:: Provided records

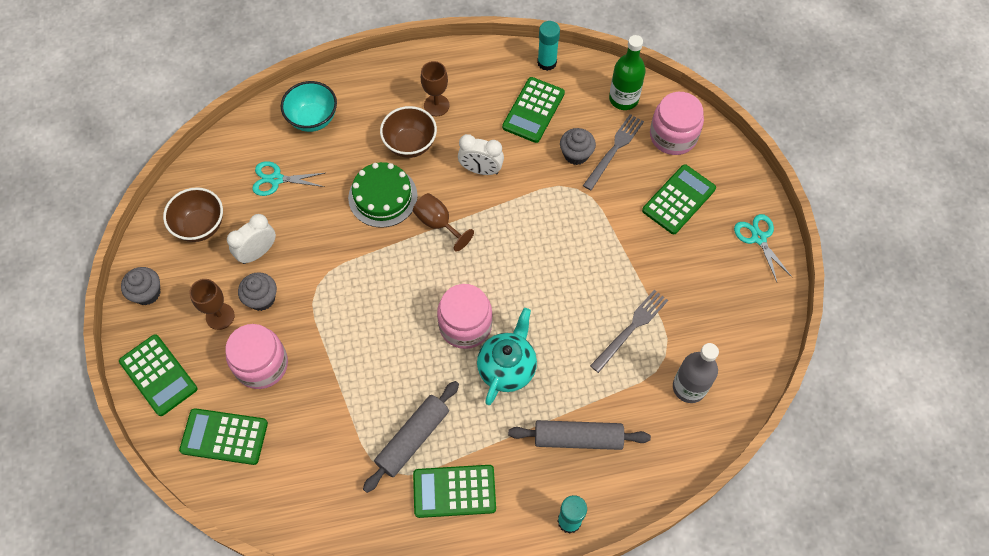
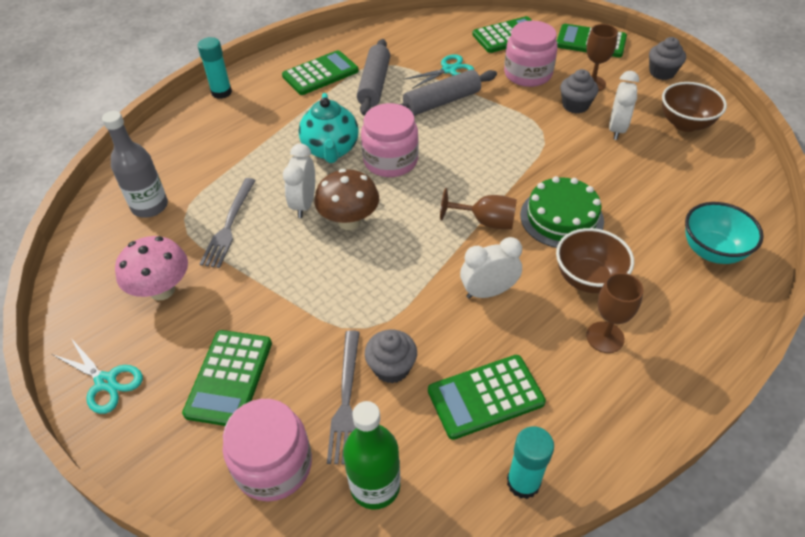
camera: 150 degrees right, 15 degrees down
(276, 179) = (673, 184): turquoise scissors -> turquoise scissors (448, 70)
(533, 110) = (485, 397): green calculator -> green calculator turned 105 degrees counterclockwise
(537, 280) = (349, 221): none -> brown mushroom
(562, 317) = (304, 204): none -> white clock
(578, 438) = (240, 135): grey rolling pin -> grey rolling pin (441, 102)
(702, 292) = (162, 290): none -> pink mushroom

::::

- [What you will do] Whenever the word "none" shows up in a line of the entries, list that line.

- [Task output]
(537, 280) = (349, 221): none -> brown mushroom
(562, 317) = (304, 204): none -> white clock
(702, 292) = (162, 290): none -> pink mushroom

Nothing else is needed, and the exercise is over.